**SUPPLIED DATA**:
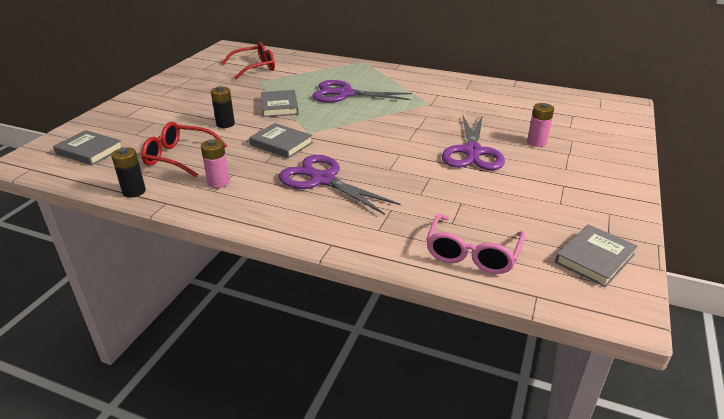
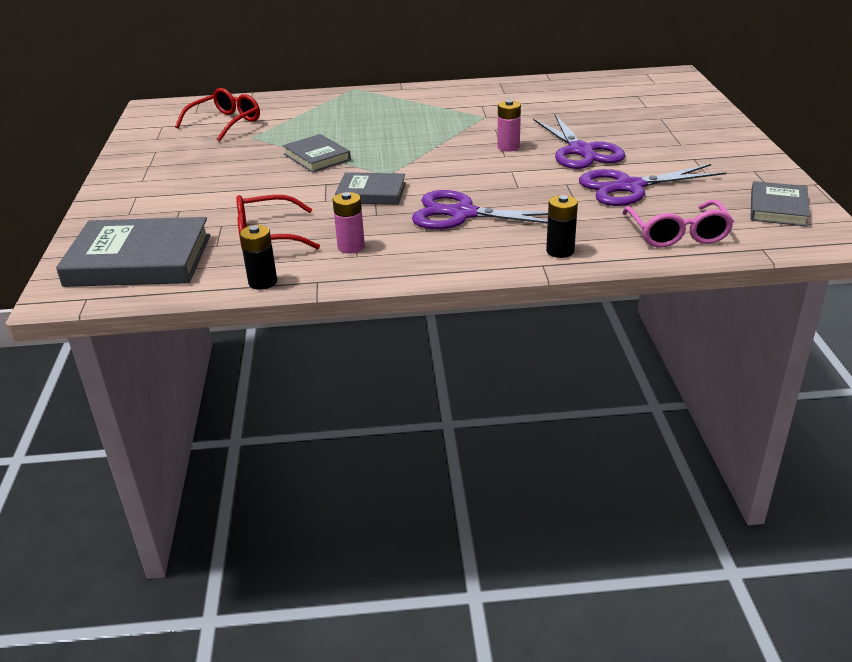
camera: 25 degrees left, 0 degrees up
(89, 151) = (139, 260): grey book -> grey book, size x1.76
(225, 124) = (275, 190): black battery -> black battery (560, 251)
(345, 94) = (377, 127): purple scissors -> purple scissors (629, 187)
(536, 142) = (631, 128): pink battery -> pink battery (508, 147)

==

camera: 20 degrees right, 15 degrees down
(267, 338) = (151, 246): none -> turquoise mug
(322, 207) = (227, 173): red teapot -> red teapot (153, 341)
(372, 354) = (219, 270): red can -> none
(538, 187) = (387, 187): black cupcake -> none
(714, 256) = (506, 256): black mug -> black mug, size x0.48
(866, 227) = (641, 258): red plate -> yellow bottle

**HOW TO COMPLETE THIS TASK**:
Beginning with the line containing "camera: 25 degrees left, 0 degrees up" and ending with the line containing "(536, 142) = (631, 128): pink", extract those lines exactly from the listing above, and only those.

**EXERCISE RESULT**:
camera: 25 degrees left, 0 degrees up
(89, 151) = (139, 260): grey book -> grey book, size x1.76
(225, 124) = (275, 190): black battery -> black battery (560, 251)
(345, 94) = (377, 127): purple scissors -> purple scissors (629, 187)
(536, 142) = (631, 128): pink battery -> pink battery (508, 147)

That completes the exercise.